▶ **DIRECTIONS FOR THIS TASK**
What appears from the first line of the data below through the line containing "Q4: NMOS IRF540", both included, should be copied exactly, and nothing else.
*** SOURCE MATERIAL ***
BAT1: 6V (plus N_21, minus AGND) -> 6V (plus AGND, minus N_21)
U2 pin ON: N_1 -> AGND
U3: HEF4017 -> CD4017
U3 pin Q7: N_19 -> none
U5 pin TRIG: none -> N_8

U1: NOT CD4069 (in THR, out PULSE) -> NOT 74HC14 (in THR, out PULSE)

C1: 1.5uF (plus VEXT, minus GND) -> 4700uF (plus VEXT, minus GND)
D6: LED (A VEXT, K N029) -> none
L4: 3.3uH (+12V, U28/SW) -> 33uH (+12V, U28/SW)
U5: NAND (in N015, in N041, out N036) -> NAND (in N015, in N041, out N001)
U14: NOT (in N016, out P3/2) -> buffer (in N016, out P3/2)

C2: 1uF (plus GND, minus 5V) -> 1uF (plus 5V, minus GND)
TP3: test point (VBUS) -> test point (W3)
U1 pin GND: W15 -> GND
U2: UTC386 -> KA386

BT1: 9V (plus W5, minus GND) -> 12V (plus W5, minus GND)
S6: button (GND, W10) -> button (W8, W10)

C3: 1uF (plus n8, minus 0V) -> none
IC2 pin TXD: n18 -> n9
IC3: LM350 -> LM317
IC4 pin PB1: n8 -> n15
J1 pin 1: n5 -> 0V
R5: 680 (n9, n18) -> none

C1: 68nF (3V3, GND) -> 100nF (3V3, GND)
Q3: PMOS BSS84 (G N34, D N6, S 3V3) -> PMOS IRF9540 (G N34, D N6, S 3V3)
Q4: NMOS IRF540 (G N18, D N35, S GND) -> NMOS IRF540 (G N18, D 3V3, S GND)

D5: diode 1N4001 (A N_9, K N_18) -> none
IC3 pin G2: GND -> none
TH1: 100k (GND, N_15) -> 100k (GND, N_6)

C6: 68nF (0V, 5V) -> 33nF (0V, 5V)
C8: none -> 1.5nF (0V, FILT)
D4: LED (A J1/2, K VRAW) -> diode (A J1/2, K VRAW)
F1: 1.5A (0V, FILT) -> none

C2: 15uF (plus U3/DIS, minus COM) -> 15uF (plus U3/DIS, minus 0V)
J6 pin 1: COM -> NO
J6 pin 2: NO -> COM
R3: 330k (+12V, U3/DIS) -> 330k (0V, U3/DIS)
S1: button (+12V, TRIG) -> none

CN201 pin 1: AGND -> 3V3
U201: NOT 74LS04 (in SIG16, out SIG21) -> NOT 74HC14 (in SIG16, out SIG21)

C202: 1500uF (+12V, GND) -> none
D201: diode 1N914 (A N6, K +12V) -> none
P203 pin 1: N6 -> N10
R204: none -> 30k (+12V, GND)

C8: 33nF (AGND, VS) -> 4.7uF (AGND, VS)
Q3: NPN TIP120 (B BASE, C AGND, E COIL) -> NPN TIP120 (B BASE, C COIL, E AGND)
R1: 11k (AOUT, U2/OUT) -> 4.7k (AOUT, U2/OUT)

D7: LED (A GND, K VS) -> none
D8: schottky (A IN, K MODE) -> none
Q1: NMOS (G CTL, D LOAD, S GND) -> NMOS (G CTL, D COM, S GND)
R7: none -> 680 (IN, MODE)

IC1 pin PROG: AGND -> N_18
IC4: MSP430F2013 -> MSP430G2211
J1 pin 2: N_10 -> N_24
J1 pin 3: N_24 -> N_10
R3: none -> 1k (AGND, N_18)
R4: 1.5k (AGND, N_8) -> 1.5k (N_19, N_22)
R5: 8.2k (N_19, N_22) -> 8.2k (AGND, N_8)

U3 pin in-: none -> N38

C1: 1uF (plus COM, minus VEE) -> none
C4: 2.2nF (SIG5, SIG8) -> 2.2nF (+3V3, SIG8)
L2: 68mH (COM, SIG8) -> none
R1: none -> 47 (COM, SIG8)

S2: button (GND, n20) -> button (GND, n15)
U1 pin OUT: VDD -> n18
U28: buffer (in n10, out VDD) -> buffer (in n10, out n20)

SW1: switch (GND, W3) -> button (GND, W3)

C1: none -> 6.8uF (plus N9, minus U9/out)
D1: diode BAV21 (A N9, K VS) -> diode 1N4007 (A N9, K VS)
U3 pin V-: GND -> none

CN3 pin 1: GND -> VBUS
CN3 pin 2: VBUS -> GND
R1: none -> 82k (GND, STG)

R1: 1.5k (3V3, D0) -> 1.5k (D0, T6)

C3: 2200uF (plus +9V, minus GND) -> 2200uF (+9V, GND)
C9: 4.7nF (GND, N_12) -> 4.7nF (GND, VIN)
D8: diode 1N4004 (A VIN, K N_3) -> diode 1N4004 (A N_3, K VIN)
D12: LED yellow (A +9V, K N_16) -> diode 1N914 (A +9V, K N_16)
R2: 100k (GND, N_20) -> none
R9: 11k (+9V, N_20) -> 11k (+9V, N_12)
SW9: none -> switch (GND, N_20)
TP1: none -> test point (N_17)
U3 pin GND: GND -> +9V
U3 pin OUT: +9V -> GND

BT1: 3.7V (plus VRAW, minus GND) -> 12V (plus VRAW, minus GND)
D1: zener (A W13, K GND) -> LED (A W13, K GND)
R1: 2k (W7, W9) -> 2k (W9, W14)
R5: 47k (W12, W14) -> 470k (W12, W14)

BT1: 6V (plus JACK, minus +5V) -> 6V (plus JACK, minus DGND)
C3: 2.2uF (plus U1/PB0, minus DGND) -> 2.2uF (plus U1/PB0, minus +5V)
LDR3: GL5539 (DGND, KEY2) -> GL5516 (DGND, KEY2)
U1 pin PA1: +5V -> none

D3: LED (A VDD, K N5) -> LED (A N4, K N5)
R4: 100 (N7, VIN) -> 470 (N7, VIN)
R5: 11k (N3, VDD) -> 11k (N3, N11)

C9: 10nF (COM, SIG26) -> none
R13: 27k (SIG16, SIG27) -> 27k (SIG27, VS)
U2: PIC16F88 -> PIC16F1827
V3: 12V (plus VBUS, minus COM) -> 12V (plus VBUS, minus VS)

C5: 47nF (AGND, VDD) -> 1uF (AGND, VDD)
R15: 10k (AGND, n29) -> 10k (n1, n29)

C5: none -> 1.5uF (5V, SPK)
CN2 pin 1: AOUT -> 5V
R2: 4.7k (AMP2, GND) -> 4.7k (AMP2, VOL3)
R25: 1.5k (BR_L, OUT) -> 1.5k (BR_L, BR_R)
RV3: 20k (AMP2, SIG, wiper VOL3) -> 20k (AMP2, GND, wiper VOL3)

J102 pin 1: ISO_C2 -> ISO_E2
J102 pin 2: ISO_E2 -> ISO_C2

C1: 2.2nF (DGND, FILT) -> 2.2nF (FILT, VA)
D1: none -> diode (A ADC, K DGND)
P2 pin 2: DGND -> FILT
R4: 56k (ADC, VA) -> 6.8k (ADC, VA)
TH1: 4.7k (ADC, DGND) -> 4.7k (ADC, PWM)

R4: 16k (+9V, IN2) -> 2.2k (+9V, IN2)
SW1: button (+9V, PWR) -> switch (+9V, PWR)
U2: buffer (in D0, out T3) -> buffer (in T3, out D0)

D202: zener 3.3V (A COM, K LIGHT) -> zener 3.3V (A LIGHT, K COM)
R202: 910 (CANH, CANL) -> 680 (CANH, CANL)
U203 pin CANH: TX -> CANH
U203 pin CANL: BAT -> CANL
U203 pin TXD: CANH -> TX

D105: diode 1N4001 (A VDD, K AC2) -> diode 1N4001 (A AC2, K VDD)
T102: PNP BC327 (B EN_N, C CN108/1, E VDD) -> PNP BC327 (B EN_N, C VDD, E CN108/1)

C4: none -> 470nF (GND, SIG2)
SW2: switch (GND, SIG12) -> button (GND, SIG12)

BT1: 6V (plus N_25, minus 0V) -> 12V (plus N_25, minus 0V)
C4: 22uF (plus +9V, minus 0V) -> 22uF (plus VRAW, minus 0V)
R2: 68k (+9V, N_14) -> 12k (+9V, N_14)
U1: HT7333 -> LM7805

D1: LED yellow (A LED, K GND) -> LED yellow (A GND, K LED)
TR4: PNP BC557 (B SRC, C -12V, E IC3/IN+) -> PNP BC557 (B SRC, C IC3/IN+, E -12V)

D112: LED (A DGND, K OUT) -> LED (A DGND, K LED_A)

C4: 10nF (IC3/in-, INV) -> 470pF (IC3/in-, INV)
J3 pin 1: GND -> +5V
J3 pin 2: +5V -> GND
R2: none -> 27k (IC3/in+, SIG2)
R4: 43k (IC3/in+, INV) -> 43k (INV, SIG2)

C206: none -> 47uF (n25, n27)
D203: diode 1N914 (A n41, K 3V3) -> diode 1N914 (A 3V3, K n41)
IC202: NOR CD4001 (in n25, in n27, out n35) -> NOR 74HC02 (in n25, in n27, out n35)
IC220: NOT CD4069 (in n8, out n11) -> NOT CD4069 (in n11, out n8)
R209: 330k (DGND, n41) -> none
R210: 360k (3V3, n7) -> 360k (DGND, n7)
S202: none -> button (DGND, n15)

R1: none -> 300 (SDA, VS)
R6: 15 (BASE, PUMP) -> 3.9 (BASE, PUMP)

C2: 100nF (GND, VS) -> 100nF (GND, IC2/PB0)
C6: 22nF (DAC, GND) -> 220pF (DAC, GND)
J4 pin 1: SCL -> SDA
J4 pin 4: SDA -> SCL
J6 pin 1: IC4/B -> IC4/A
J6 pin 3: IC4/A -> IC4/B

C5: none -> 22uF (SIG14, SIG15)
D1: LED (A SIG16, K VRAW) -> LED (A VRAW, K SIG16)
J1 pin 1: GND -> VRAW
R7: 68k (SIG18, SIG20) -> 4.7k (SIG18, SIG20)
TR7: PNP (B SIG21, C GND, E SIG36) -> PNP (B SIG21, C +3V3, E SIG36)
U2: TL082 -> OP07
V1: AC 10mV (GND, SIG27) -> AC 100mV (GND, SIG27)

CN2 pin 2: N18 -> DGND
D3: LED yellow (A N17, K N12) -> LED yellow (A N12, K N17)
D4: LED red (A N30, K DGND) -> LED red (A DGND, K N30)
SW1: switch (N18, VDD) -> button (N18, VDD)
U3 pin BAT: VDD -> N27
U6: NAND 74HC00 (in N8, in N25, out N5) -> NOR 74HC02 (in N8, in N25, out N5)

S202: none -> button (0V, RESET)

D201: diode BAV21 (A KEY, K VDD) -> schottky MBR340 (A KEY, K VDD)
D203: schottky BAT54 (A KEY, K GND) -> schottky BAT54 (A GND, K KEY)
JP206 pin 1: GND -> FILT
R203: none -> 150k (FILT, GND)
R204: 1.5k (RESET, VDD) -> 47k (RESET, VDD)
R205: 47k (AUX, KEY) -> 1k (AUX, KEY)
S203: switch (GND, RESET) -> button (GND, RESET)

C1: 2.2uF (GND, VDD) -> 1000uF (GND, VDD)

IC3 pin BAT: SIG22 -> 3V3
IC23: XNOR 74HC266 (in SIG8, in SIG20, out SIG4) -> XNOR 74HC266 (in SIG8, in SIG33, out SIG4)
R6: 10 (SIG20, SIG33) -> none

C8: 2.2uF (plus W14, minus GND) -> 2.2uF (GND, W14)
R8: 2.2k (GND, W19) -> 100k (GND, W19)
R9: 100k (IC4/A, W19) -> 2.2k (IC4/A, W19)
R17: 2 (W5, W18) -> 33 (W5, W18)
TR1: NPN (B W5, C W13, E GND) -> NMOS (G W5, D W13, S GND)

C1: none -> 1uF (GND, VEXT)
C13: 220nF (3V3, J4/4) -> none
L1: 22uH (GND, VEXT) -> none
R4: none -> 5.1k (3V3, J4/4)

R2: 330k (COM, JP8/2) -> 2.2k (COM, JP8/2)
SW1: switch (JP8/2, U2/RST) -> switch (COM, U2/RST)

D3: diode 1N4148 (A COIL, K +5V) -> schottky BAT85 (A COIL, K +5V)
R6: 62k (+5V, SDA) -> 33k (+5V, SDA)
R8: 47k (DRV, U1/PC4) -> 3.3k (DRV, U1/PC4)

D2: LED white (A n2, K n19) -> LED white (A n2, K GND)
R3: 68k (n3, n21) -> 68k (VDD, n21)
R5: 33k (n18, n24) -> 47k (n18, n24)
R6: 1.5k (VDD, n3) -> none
*** End of SOURCE MATERIAL ***
▶ **RESPONSE**
BAT1: 6V (plus N_21, minus AGND) -> 6V (plus AGND, minus N_21)
U2 pin ON: N_1 -> AGND
U3: HEF4017 -> CD4017
U3 pin Q7: N_19 -> none
U5 pin TRIG: none -> N_8

U1: NOT CD4069 (in THR, out PULSE) -> NOT 74HC14 (in THR, out PULSE)

C1: 1.5uF (plus VEXT, minus GND) -> 4700uF (plus VEXT, minus GND)
D6: LED (A VEXT, K N029) -> none
L4: 3.3uH (+12V, U28/SW) -> 33uH (+12V, U28/SW)
U5: NAND (in N015, in N041, out N036) -> NAND (in N015, in N041, out N001)
U14: NOT (in N016, out P3/2) -> buffer (in N016, out P3/2)

C2: 1uF (plus GND, minus 5V) -> 1uF (plus 5V, minus GND)
TP3: test point (VBUS) -> test point (W3)
U1 pin GND: W15 -> GND
U2: UTC386 -> KA386

BT1: 9V (plus W5, minus GND) -> 12V (plus W5, minus GND)
S6: button (GND, W10) -> button (W8, W10)

C3: 1uF (plus n8, minus 0V) -> none
IC2 pin TXD: n18 -> n9
IC3: LM350 -> LM317
IC4 pin PB1: n8 -> n15
J1 pin 1: n5 -> 0V
R5: 680 (n9, n18) -> none

C1: 68nF (3V3, GND) -> 100nF (3V3, GND)
Q3: PMOS BSS84 (G N34, D N6, S 3V3) -> PMOS IRF9540 (G N34, D N6, S 3V3)
Q4: NMOS IRF540 (G N18, D N35, S GND) -> NMOS IRF540 (G N18, D 3V3, S GND)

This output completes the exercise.